#### WORK TO BE COMPLETED:
Reproduce verbatim the lines of the records from the one containing "thoughtful (740, 704)" through the one containing "Kofi (458, 1404)", with both of those lines included.

#### DATA LISTING:
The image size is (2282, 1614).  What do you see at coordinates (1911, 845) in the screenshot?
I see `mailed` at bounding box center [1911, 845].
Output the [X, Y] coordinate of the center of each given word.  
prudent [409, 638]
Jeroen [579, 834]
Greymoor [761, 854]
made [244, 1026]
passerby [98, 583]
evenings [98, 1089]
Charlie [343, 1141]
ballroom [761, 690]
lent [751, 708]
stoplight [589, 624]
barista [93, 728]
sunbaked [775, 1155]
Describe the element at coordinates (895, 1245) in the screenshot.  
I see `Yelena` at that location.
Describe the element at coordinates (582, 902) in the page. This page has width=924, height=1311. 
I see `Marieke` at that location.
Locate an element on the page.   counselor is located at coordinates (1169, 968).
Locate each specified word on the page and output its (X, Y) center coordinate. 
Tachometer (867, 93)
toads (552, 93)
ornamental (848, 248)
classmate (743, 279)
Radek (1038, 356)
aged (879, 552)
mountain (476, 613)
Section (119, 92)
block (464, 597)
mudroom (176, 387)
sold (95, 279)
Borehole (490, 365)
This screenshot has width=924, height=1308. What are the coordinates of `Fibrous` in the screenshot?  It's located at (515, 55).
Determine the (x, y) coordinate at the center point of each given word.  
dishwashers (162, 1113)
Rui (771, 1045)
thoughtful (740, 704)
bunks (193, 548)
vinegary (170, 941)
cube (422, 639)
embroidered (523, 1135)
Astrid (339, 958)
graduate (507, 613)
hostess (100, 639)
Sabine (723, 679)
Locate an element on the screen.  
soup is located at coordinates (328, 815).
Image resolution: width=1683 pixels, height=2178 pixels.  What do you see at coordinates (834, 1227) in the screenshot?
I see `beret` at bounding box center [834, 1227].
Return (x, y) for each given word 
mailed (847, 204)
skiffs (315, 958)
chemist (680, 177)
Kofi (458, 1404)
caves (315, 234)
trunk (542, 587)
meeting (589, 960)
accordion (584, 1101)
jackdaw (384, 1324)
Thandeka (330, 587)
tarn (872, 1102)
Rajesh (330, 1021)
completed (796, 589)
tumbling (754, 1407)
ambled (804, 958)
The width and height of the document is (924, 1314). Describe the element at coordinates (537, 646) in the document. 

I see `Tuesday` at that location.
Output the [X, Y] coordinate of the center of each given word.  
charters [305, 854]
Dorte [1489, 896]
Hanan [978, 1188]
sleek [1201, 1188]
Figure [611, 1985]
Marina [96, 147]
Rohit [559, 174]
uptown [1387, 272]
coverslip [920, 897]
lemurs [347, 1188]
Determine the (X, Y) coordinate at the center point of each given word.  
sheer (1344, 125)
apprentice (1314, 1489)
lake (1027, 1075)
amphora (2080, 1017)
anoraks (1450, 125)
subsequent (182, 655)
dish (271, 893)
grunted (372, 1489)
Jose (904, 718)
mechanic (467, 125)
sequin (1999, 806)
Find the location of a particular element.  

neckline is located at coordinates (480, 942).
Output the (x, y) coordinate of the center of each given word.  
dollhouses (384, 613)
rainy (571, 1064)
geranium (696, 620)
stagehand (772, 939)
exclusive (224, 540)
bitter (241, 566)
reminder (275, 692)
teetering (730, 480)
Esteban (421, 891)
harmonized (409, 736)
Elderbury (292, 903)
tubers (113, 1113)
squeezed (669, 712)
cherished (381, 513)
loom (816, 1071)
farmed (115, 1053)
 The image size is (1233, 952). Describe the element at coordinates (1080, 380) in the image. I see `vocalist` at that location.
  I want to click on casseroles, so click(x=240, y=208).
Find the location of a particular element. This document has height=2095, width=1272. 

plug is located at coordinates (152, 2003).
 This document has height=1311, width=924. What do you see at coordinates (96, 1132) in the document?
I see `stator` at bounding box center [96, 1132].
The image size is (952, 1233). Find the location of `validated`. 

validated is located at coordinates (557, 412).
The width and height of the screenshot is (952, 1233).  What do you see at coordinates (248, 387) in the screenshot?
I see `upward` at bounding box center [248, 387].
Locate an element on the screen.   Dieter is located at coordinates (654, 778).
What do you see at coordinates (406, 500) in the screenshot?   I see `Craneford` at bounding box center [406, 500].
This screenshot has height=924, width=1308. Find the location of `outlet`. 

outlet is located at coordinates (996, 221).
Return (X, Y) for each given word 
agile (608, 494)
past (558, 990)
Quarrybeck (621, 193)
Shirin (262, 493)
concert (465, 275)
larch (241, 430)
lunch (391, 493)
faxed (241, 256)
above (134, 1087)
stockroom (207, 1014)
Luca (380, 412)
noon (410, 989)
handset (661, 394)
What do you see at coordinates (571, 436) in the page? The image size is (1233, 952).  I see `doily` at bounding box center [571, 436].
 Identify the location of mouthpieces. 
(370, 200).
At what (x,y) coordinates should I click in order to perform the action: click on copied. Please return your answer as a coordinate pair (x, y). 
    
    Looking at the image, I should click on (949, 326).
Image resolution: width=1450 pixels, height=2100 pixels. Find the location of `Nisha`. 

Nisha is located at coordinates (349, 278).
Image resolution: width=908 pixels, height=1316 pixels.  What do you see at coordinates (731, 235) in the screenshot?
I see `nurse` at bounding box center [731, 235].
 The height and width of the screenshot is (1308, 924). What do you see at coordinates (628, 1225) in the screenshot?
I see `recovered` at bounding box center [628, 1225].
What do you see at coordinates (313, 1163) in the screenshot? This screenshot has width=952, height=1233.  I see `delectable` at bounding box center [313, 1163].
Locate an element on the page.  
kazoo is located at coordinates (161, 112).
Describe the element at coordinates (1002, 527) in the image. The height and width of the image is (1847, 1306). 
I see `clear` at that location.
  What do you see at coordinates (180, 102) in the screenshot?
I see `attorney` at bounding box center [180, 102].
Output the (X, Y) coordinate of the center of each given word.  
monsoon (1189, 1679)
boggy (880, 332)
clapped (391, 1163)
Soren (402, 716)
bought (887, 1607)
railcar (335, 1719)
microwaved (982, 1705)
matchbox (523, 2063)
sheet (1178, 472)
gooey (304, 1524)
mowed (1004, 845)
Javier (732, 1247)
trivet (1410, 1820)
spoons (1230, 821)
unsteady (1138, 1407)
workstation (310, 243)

#### OUTPUT OF THE EXERCISE:
thoughtful (740, 704)
bunks (193, 548)
vinegary (170, 941)
cube (422, 639)
embroidered (523, 1135)
Astrid (339, 958)
graduate (507, 613)
hostess (100, 639)
Sabine (723, 679)
Locate an element on the screen.  
soup is located at coordinates (328, 815).
Image resolution: width=1683 pixels, height=2178 pixels.  What do you see at coordinates (834, 1227) in the screenshot?
I see `beret` at bounding box center [834, 1227].
Return (x, y) for each given word 
mailed (847, 204)
skiffs (315, 958)
chemist (680, 177)
Kofi (458, 1404)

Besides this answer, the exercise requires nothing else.